PROBLEM TO SOLVE
Nothing but the line with "Someone put down the blue" and the lines after it should appear, each retyped exactly as in the listing.

SOURCE DATA

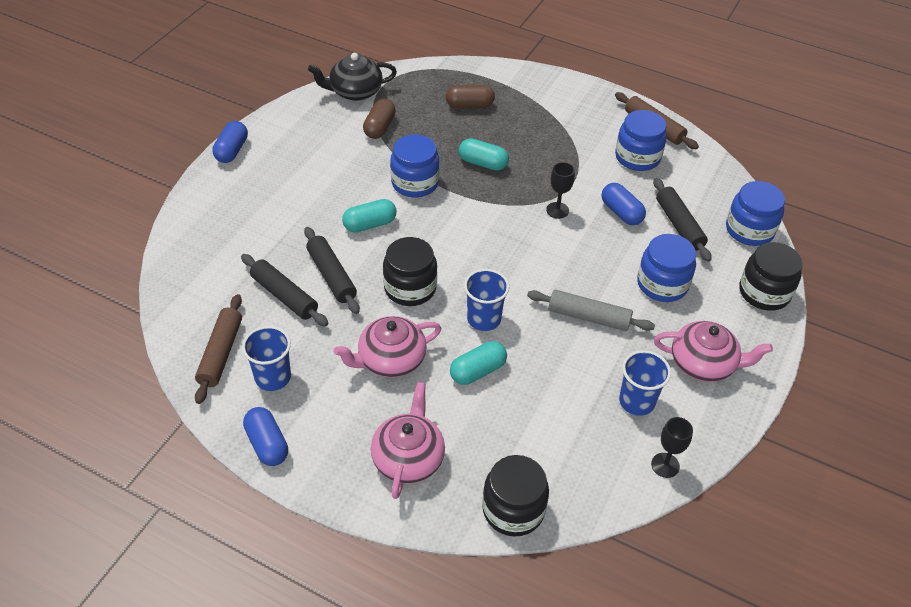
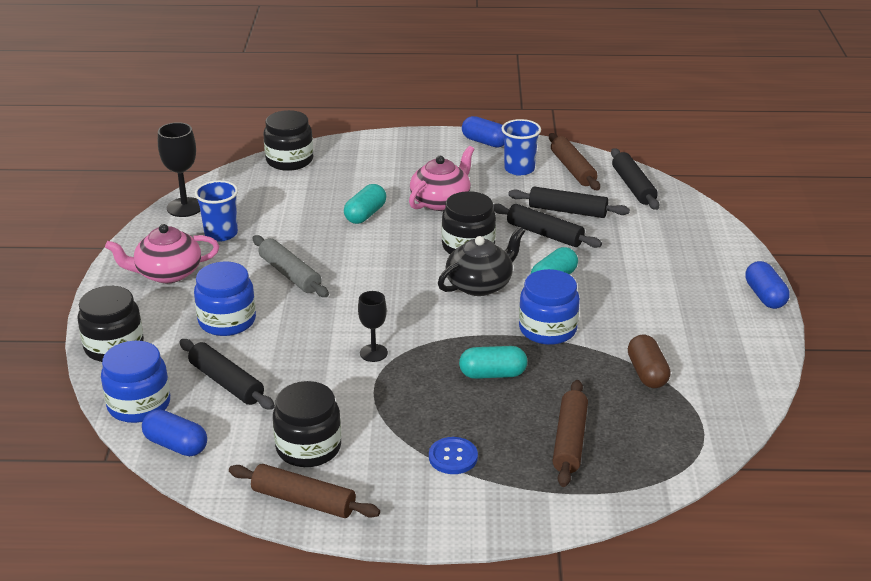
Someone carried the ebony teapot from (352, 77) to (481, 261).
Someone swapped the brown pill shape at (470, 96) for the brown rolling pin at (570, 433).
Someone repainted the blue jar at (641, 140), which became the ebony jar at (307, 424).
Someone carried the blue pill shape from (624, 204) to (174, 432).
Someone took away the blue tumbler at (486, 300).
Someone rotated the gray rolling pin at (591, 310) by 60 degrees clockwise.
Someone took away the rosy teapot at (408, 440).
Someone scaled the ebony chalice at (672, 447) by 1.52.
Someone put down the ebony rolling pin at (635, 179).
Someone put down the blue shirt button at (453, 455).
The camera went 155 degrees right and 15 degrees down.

ANSWER TO THE EXERCISE
Someone put down the blue shirt button at (453, 455).
The camera went 155 degrees right and 15 degrees down.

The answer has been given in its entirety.